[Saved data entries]
---+---
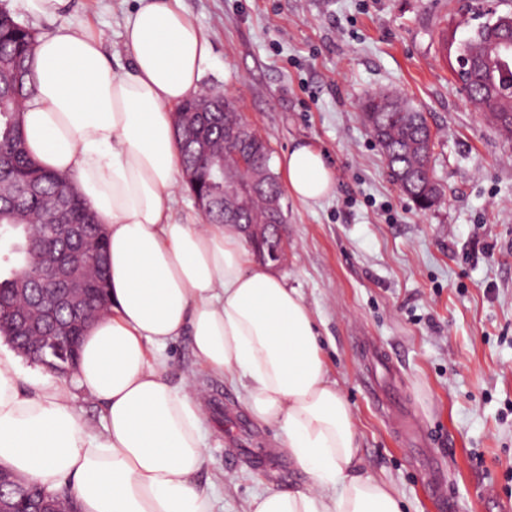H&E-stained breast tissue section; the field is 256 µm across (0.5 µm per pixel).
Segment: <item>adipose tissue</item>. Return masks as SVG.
I'll return each mask as SVG.
<instances>
[{
	"label": "adipose tissue",
	"mask_w": 512,
	"mask_h": 512,
	"mask_svg": "<svg viewBox=\"0 0 512 512\" xmlns=\"http://www.w3.org/2000/svg\"><path fill=\"white\" fill-rule=\"evenodd\" d=\"M102 41L68 25L39 37L22 115L30 154L104 226L110 313L87 328L75 373L100 424L52 376L23 390L17 356L0 350V467L70 490L80 512H215L212 489L196 480L207 459L202 401L191 381H167L162 355L186 336L205 368L239 387L256 423L279 428L305 476L254 496L250 512H401L362 469L351 410L299 290L255 266L237 225L174 215V110L198 90L211 41L182 0H137L123 30L127 72L113 71ZM277 167L303 204L335 190L318 145L297 144Z\"/></svg>",
	"instance_id": "obj_1"
}]
</instances>
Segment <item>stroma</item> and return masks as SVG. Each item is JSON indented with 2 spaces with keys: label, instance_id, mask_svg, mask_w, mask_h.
I'll return each mask as SVG.
<instances>
[{
  "label": "stroma",
  "instance_id": "1",
  "mask_svg": "<svg viewBox=\"0 0 512 512\" xmlns=\"http://www.w3.org/2000/svg\"><path fill=\"white\" fill-rule=\"evenodd\" d=\"M469 0H183L213 54L201 91L223 89L280 158L300 142L325 149L334 193L284 197L288 242L266 270L302 293L323 353L353 412L363 467L402 512H498L512 503V140L470 106L450 45L477 22ZM37 35L91 23L113 70L130 61L122 25L134 0H70ZM405 96L435 134L443 189L423 211L393 182L360 103ZM167 377L211 397L208 459L223 512L302 482L275 428L255 423L238 390L204 370L188 338L169 345ZM399 389L394 418L365 385Z\"/></svg>",
  "mask_w": 512,
  "mask_h": 512
}]
</instances>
---+---
▶ Your instructions:
Repeat each entry exactly. Pictures do not belong in the copy.

▶ Problem solution:
H&E-stained breast tissue section; the field is 256 µm across (0.5 µm per pixel).
Segment: <item>adipose tissue</item>. Return masks as SVG.
I'll return each mask as SVG.
<instances>
[{
	"label": "adipose tissue",
	"mask_w": 512,
	"mask_h": 512,
	"mask_svg": "<svg viewBox=\"0 0 512 512\" xmlns=\"http://www.w3.org/2000/svg\"><path fill=\"white\" fill-rule=\"evenodd\" d=\"M102 41L68 25L39 37L22 115L30 154L104 226L110 313L87 328L75 373L100 424L52 376L23 390L17 356L0 350V467L70 490L80 512H215L212 489L196 480L207 459L202 401L191 381H167L162 355L186 336L205 368L239 387L256 423L279 428L305 476L254 496L250 512H401L362 469L351 410L299 290L255 266L237 225L174 215V110L198 90L211 41L182 0H137L123 30L127 72L113 71ZM277 167L303 204L335 190L318 145L297 144Z\"/></svg>",
	"instance_id": "obj_1"
}]
</instances>
Segment <item>stroma</item> and return masks as SVG. Each item is JSON indented with 2 spaces with keys: label, instance_id, mask_svg, mask_w, mask_h.
I'll return each mask as SVG.
<instances>
[{
  "label": "stroma",
  "instance_id": "1",
  "mask_svg": "<svg viewBox=\"0 0 512 512\" xmlns=\"http://www.w3.org/2000/svg\"><path fill=\"white\" fill-rule=\"evenodd\" d=\"M469 0H183L213 54L201 91L223 89L280 158L300 142L325 149L334 193L284 197L288 242L266 270L302 293L323 353L353 412L363 467L402 512H498L512 503V140L470 106L450 45L477 22ZM37 35L91 23L113 70L130 61L122 25L134 0H70ZM405 96L435 134L443 189L423 211L393 182L360 103ZM167 377L211 397L208 459L223 512L302 482L275 428L255 423L238 390L204 370L188 338L169 345ZM399 389L394 418L365 385Z\"/></svg>",
  "mask_w": 512,
  "mask_h": 512
}]
</instances>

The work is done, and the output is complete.